Segment Open
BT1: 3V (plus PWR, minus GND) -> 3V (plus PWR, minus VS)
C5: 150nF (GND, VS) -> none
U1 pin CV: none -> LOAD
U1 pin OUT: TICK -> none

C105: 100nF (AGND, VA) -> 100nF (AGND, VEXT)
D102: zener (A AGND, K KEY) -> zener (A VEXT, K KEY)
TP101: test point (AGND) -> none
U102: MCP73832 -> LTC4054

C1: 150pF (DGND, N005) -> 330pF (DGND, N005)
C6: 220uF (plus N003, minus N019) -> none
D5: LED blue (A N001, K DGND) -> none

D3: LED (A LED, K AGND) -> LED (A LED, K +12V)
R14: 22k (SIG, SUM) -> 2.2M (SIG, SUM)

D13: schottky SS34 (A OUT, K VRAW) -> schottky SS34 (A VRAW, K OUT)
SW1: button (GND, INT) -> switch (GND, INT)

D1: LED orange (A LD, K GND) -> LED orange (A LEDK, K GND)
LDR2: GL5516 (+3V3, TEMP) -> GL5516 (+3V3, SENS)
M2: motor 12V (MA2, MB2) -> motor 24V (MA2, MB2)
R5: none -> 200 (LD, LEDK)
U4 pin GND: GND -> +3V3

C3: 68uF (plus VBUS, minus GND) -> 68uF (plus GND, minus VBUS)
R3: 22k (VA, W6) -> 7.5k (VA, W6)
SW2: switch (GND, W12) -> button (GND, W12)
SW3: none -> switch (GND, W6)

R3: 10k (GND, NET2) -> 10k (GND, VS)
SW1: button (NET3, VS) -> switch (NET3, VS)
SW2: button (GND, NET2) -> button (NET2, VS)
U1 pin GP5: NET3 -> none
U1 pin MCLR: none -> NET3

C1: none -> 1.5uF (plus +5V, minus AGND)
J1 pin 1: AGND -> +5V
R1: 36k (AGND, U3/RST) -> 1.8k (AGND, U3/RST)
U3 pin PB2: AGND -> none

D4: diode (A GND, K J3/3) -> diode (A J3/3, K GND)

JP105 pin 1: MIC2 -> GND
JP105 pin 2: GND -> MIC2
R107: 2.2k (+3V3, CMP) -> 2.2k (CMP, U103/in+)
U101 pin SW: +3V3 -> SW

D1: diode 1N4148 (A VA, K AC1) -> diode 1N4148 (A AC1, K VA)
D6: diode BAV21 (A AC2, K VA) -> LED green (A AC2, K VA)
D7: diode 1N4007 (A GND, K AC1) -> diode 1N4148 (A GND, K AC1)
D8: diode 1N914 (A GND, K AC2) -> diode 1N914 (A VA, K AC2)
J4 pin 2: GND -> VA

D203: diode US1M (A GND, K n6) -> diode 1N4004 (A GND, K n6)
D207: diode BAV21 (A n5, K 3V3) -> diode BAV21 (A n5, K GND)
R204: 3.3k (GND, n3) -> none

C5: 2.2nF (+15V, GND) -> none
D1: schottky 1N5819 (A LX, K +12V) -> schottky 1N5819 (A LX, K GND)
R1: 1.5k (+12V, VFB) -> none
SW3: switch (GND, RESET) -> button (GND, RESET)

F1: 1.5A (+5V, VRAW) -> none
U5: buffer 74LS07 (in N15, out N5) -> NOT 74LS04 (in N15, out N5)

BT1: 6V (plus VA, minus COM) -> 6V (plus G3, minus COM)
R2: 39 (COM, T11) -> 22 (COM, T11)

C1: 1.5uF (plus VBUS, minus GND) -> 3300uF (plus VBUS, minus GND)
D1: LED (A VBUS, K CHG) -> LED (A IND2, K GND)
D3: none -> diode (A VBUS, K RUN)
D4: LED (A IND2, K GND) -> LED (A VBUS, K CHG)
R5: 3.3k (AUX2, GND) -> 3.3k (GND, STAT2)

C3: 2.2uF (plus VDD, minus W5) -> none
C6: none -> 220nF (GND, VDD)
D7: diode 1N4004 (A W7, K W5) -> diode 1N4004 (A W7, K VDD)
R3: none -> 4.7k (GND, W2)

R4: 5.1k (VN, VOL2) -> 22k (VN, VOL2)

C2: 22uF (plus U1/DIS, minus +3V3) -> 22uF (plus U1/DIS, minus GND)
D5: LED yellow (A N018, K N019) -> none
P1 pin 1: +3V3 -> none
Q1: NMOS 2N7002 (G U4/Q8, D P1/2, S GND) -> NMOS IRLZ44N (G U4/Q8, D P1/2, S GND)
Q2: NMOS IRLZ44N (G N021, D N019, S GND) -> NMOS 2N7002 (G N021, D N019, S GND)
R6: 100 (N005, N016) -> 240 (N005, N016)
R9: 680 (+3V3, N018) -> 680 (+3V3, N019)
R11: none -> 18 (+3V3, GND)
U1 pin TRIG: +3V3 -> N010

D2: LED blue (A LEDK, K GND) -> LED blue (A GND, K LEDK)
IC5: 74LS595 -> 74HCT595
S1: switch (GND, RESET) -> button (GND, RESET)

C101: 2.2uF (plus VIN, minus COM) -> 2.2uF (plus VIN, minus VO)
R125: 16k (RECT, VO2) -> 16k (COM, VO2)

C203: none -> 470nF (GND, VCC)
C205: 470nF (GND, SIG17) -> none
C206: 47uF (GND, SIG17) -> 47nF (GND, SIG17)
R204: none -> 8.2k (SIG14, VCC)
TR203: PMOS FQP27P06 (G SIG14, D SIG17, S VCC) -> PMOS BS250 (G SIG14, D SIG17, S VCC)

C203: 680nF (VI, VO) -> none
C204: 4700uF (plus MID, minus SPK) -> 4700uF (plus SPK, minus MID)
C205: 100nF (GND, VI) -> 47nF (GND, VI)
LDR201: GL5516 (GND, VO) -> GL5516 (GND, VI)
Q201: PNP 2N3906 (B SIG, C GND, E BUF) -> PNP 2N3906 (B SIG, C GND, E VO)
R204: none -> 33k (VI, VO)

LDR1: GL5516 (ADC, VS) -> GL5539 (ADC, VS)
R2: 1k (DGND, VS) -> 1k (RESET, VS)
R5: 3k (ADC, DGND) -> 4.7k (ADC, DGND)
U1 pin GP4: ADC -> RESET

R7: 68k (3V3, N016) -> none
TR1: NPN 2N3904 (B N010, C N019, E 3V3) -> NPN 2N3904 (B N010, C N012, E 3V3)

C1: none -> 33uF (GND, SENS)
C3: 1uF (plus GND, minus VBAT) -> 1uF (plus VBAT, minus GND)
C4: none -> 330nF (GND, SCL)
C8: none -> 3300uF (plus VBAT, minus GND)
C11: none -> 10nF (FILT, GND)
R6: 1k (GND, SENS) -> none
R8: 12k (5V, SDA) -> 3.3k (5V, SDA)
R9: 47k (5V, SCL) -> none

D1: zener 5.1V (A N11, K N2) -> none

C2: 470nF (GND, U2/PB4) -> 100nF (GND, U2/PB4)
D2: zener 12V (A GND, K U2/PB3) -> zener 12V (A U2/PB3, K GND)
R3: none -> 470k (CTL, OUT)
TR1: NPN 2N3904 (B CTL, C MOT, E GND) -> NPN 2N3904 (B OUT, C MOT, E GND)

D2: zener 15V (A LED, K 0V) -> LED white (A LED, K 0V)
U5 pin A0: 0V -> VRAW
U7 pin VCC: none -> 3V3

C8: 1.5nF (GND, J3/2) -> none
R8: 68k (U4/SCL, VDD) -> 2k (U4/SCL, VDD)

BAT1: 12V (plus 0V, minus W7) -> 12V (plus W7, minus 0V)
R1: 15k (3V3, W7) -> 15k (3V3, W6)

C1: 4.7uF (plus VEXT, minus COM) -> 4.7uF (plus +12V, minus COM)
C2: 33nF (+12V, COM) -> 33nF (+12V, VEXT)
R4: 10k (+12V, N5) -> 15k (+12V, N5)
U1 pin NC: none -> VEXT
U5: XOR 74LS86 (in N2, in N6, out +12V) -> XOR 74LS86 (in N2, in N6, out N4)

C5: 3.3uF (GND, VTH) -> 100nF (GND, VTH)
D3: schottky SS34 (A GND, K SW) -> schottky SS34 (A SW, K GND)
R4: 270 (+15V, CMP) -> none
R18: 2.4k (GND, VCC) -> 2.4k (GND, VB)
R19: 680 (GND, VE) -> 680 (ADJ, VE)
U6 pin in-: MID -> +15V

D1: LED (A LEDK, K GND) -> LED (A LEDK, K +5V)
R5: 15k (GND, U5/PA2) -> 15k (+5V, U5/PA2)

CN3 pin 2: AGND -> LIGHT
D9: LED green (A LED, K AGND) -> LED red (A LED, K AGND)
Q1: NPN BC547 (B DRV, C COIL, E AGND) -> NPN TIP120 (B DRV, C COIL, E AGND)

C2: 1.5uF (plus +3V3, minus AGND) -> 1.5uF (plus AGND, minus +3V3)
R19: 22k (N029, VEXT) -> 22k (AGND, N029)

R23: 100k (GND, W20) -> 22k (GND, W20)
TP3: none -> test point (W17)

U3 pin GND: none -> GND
Segment Closed
Using the listing, copy every line where the word "schottky" shows up.

D13: schottky SS34 (A OUT, K VRAW) -> schottky SS34 (A VRAW, K OUT)
D1: schottky 1N5819 (A LX, K +12V) -> schottky 1N5819 (A LX, K GND)
D3: schottky SS34 (A GND, K SW) -> schottky SS34 (A SW, K GND)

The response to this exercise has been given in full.